Exercise brief:
Every entry below needs to be copied exactly.

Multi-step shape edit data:
------------------------------------

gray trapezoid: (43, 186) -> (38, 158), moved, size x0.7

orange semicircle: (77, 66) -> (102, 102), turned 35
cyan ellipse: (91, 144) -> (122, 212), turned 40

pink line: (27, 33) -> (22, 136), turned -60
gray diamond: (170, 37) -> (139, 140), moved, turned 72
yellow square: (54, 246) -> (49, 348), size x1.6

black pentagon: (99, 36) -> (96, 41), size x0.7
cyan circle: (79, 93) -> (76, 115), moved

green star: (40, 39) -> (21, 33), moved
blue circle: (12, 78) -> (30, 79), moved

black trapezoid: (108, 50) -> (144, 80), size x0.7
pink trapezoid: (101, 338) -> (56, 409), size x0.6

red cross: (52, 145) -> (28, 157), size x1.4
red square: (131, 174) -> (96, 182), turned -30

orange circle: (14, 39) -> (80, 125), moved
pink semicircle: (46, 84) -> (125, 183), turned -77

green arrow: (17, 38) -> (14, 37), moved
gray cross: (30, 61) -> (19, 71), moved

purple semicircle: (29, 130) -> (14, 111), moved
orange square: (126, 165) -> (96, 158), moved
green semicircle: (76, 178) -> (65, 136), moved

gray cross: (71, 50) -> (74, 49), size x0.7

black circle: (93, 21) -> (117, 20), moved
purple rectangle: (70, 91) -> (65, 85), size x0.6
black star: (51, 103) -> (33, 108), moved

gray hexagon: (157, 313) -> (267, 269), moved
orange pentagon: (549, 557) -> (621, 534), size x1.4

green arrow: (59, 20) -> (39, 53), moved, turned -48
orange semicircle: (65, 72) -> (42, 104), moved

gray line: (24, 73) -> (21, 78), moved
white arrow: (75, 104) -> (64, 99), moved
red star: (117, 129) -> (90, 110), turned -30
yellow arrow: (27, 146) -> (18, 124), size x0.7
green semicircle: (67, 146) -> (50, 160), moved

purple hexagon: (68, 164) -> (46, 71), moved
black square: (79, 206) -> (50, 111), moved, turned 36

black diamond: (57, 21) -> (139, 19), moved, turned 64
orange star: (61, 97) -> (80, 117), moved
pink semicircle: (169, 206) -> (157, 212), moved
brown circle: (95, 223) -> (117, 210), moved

------------------------------------

Worked solution:
gray trapezoid: (43, 186) -> (38, 158), moved, size x0.7

orange semicircle: (77, 66) -> (102, 102), turned 35
cyan ellipse: (91, 144) -> (122, 212), turned 40

pink line: (27, 33) -> (22, 136), turned -60
gray diamond: (170, 37) -> (139, 140), moved, turned 72
yellow square: (54, 246) -> (49, 348), size x1.6

black pentagon: (99, 36) -> (96, 41), size x0.7
cyan circle: (79, 93) -> (76, 115), moved

green star: (40, 39) -> (21, 33), moved
blue circle: (12, 78) -> (30, 79), moved

black trapezoid: (108, 50) -> (144, 80), size x0.7
pink trapezoid: (101, 338) -> (56, 409), size x0.6

red cross: (52, 145) -> (28, 157), size x1.4
red square: (131, 174) -> (96, 182), turned -30

orange circle: (14, 39) -> (80, 125), moved
pink semicircle: (46, 84) -> (125, 183), turned -77

green arrow: (17, 38) -> (14, 37), moved
gray cross: (30, 61) -> (19, 71), moved

purple semicircle: (29, 130) -> (14, 111), moved
orange square: (126, 165) -> (96, 158), moved
green semicircle: (76, 178) -> (65, 136), moved

gray cross: (71, 50) -> (74, 49), size x0.7

black circle: (93, 21) -> (117, 20), moved
purple rectangle: (70, 91) -> (65, 85), size x0.6
black star: (51, 103) -> (33, 108), moved

gray hexagon: (157, 313) -> (267, 269), moved
orange pentagon: (549, 557) -> (621, 534), size x1.4

green arrow: (59, 20) -> (39, 53), moved, turned -48
orange semicircle: (65, 72) -> (42, 104), moved

gray line: (24, 73) -> (21, 78), moved
white arrow: (75, 104) -> (64, 99), moved
red star: (117, 129) -> (90, 110), turned -30
yellow arrow: (27, 146) -> (18, 124), size x0.7
green semicircle: (67, 146) -> (50, 160), moved

purple hexagon: (68, 164) -> (46, 71), moved
black square: (79, 206) -> (50, 111), moved, turned 36

black diamond: (57, 21) -> (139, 19), moved, turned 64
orange star: (61, 97) -> (80, 117), moved
pink semicircle: (169, 206) -> (157, 212), moved
brown circle: (95, 223) -> (117, 210), moved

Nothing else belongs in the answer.